A single number is the answer here: the count of lines in the data below that include the word "bear".

Segment Open

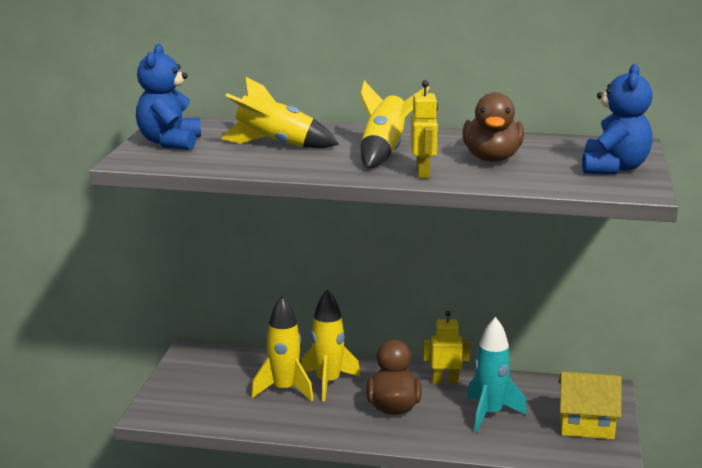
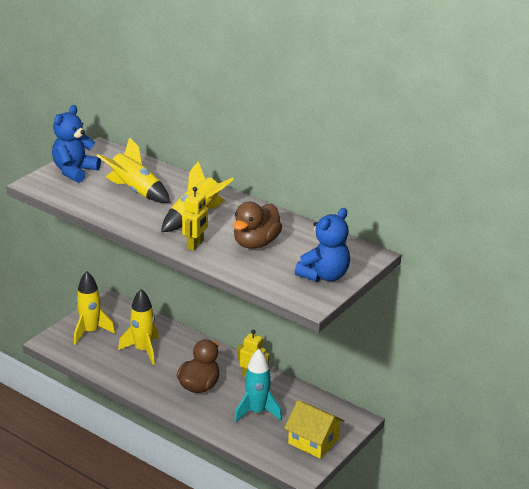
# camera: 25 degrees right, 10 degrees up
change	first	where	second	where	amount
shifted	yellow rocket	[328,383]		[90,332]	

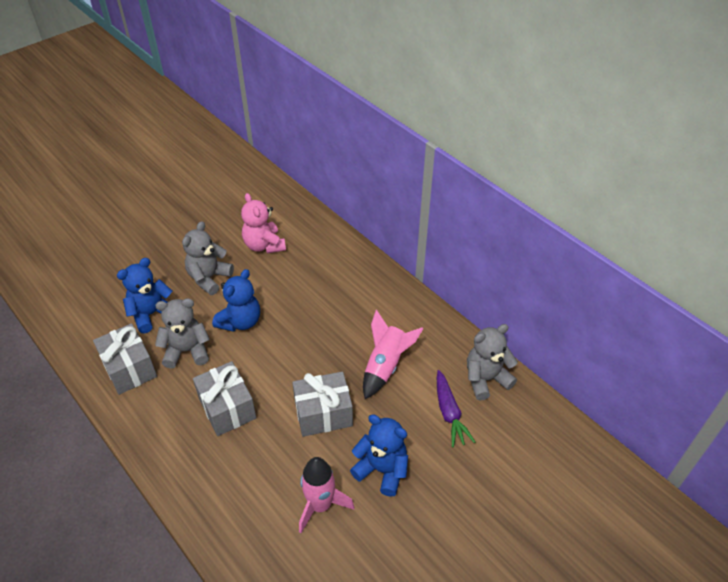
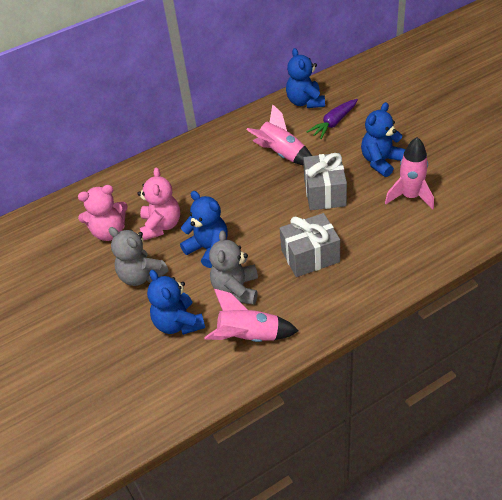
# camera: 75 degrees left, 0 degrees up
change	first	where	second	where	amount
swapped	grey gift	[129,369]	pink rocket	[249,336]	
rotated	purple carrot	[449,413]		[333,123]	135 degrees clockwise
repainted	grey teddy bear	[486,379]	blue teddy bear	[305,102]	
new			pink teddy bear	[161,226]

Segment Closed

* Written solution:
2